Apart from the pictures, every line below is to be set down exactly.

◆ **DATA SHOWN**
──────

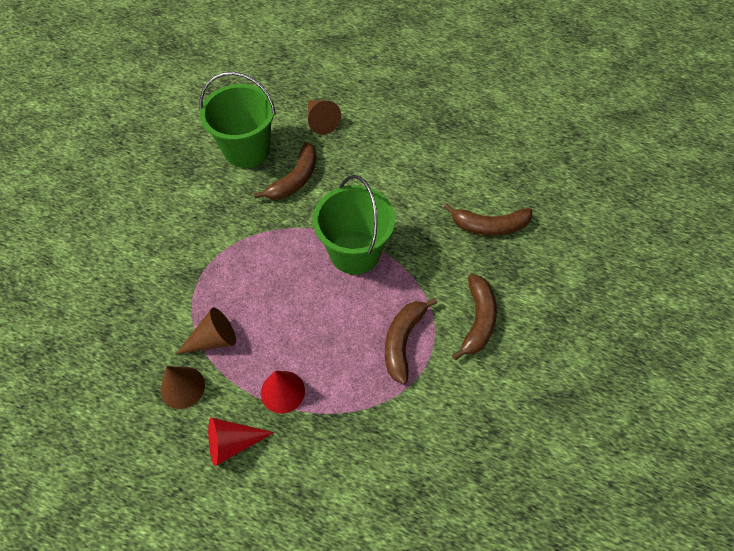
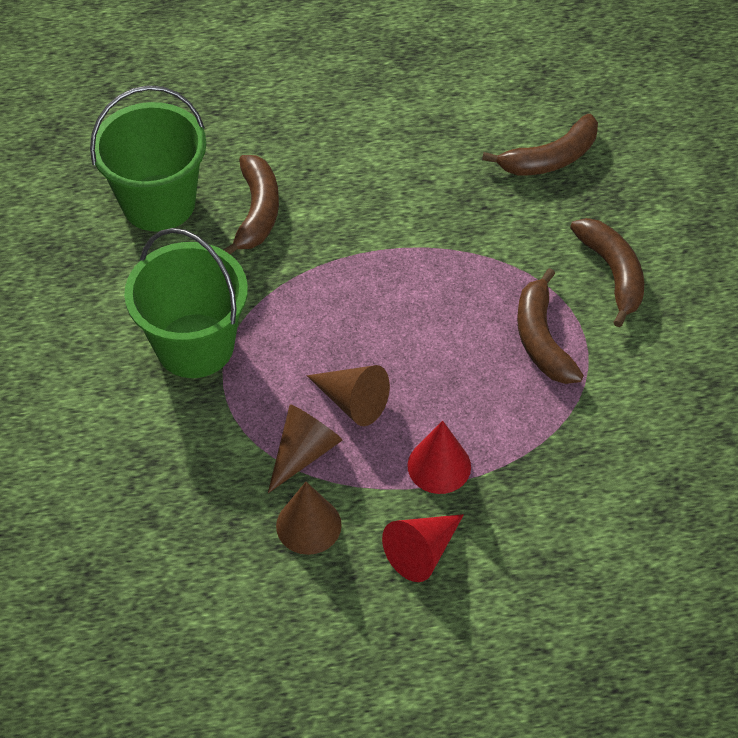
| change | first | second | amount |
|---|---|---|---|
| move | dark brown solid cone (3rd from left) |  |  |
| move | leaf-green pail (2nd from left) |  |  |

──────

◆ **RESULT**
| change | first | second | amount |
|---|---|---|---|
| move | dark brown solid cone (3rd from left) |  |  |
| move | leaf-green pail (2nd from left) |  |  |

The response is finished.